### What to do
Beginning at the line containing "Someone put down the royal", give again every line through the end of the data, unchanged and with both ends included. Drop any pictures.

### Data shown
══════════
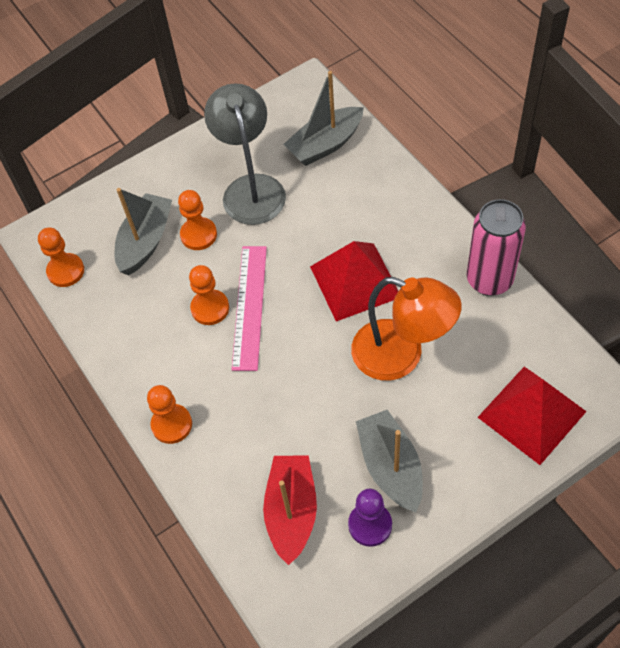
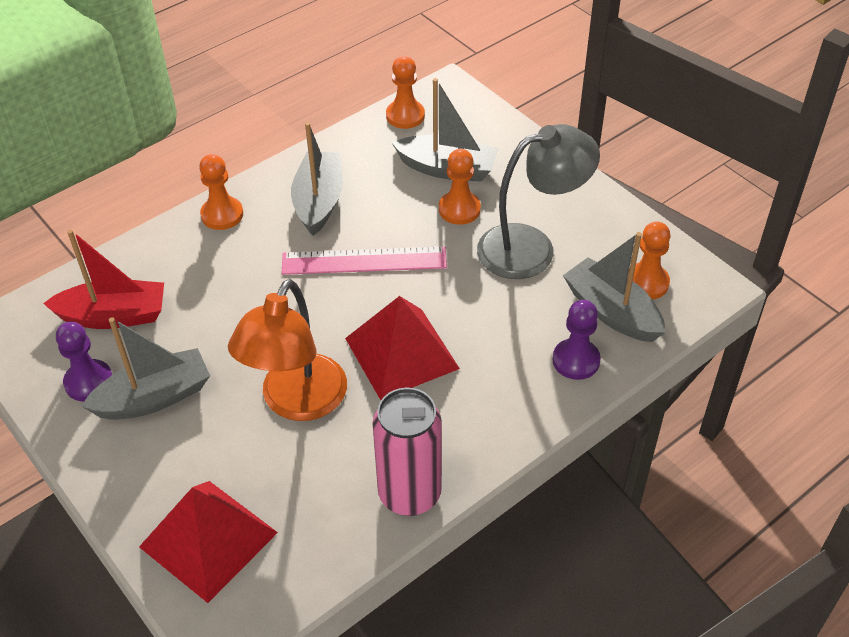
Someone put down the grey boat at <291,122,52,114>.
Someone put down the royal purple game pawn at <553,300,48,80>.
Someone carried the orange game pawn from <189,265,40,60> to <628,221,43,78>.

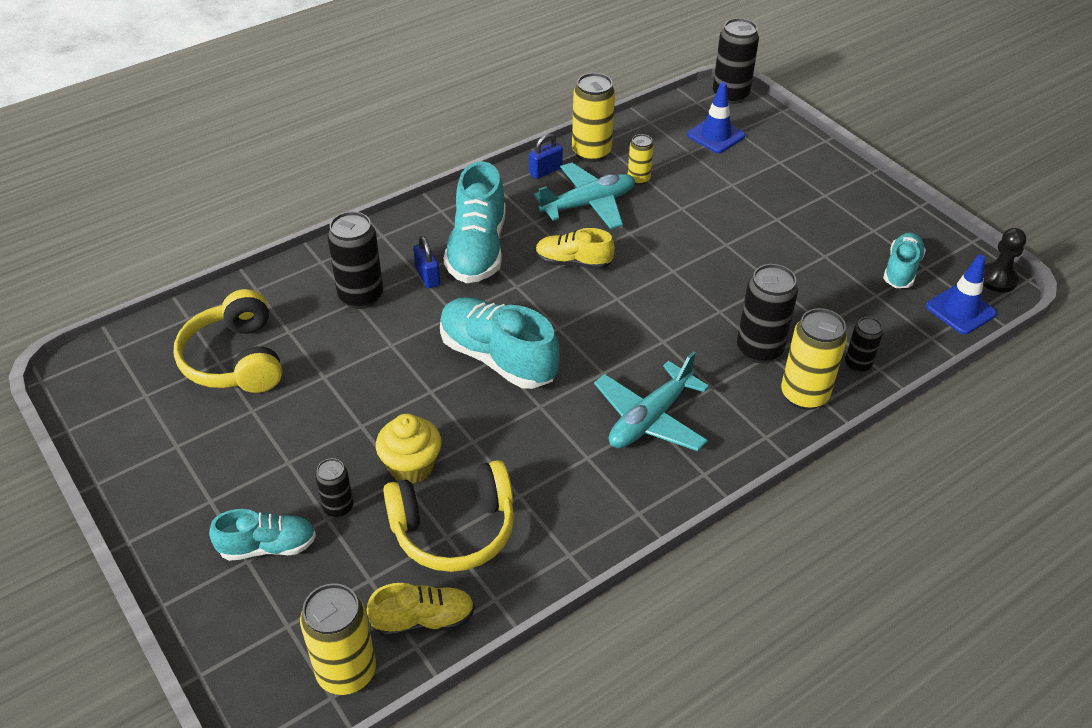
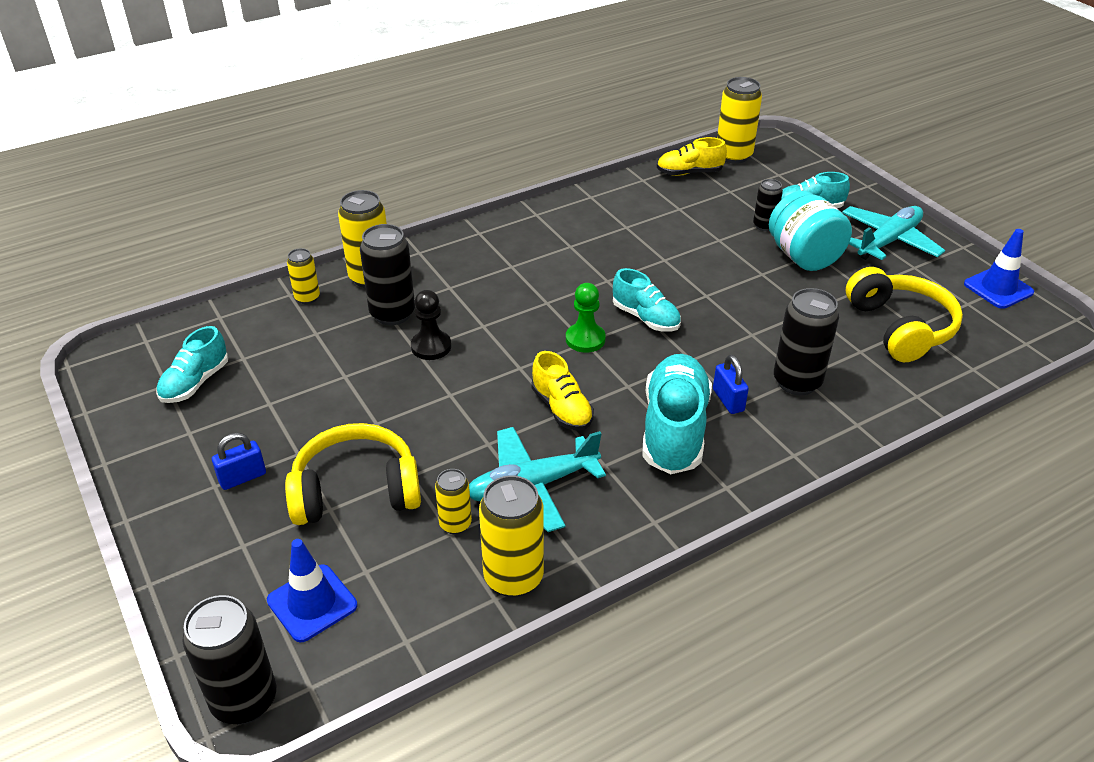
Someone carried the cobalt padlock from <529,133,34,46> to <212,433,54,57>.
Someone carried the yellow headphones from <383,460,131,112> to <285,423,136,102>.
Someone repainted the black soda can at <845,317,38,56>, which became the yellow soda can at <287,248,33,56>.
Someone carried the black game pawn from <983,228,43,65> to <411,290,40,70>.
Someone rotated the yellow sneaker at <535,228,80,42> by 45 degrees clockwise.
Someone put down the green game pawn at <566,283,40,70>.
Someone scaled the teal sneaker at <440,297,120,92> by 0.60.
Someone put down the teal jar at <769,191,83,80>.
Someone carried the teal plane from <594,351,115,100> to <842,206,103,54>.
Someone carried the cobalt traffic cone from <926,255,71,79> to <964,229,70,80>.
Someone took away the yellow fairy cake at <376,414,66,70>.

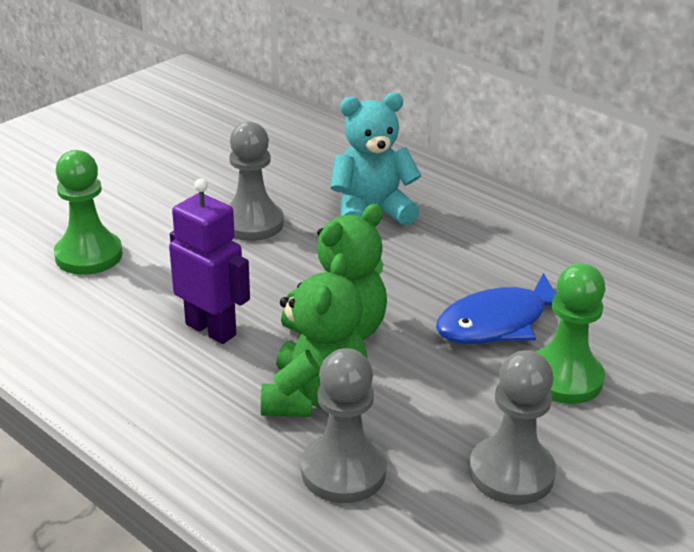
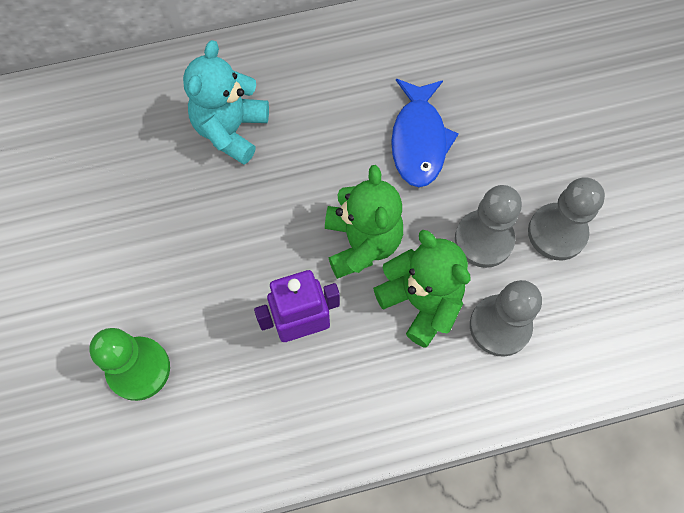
Someone carried the grey game pawn from <229,122,55,119> to <455,185,67,83>.
Someone took away the green game pawn at <536,263,70,141>.

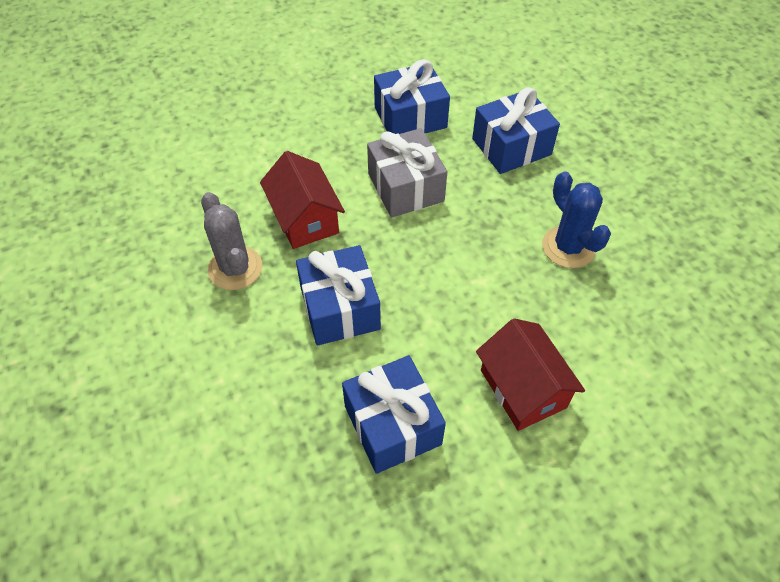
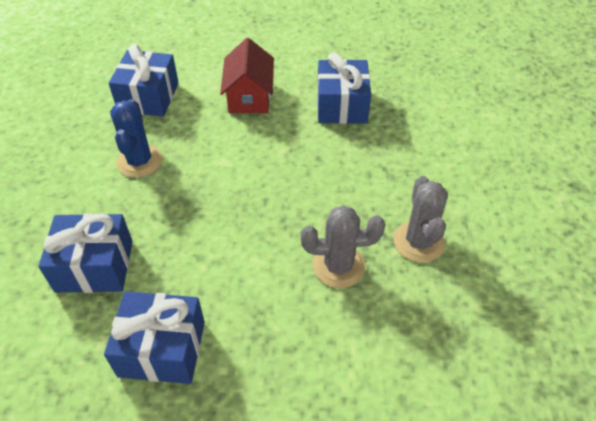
Someone carried the cobalt wrapped gift from <296,245,85,100> to <109,44,70,73>.
Someone swapped the scarlet cottage at <260,151,85,98> for the grey prickly plant at <301,205,84,83>.
Someone took away the grey wrapped gift at <367,128,80,90>.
══════════
### Exercise output
Someone put down the royal purple game pawn at <553,300,48,80>.
Someone carried the orange game pawn from <189,265,40,60> to <628,221,43,78>.

Someone carried the cobalt padlock from <529,133,34,46> to <212,433,54,57>.
Someone carried the yellow headphones from <383,460,131,112> to <285,423,136,102>.
Someone repainted the black soda can at <845,317,38,56>, which became the yellow soda can at <287,248,33,56>.
Someone carried the black game pawn from <983,228,43,65> to <411,290,40,70>.
Someone rotated the yellow sneaker at <535,228,80,42> by 45 degrees clockwise.
Someone put down the green game pawn at <566,283,40,70>.
Someone scaled the teal sneaker at <440,297,120,92> by 0.60.
Someone put down the teal jar at <769,191,83,80>.
Someone carried the teal plane from <594,351,115,100> to <842,206,103,54>.
Someone carried the cobalt traffic cone from <926,255,71,79> to <964,229,70,80>.
Someone took away the yellow fairy cake at <376,414,66,70>.

Someone carried the grey game pawn from <229,122,55,119> to <455,185,67,83>.
Someone took away the green game pawn at <536,263,70,141>.

Someone carried the cobalt wrapped gift from <296,245,85,100> to <109,44,70,73>.
Someone swapped the scarlet cottage at <260,151,85,98> for the grey prickly plant at <301,205,84,83>.
Someone took away the grey wrapped gift at <367,128,80,90>.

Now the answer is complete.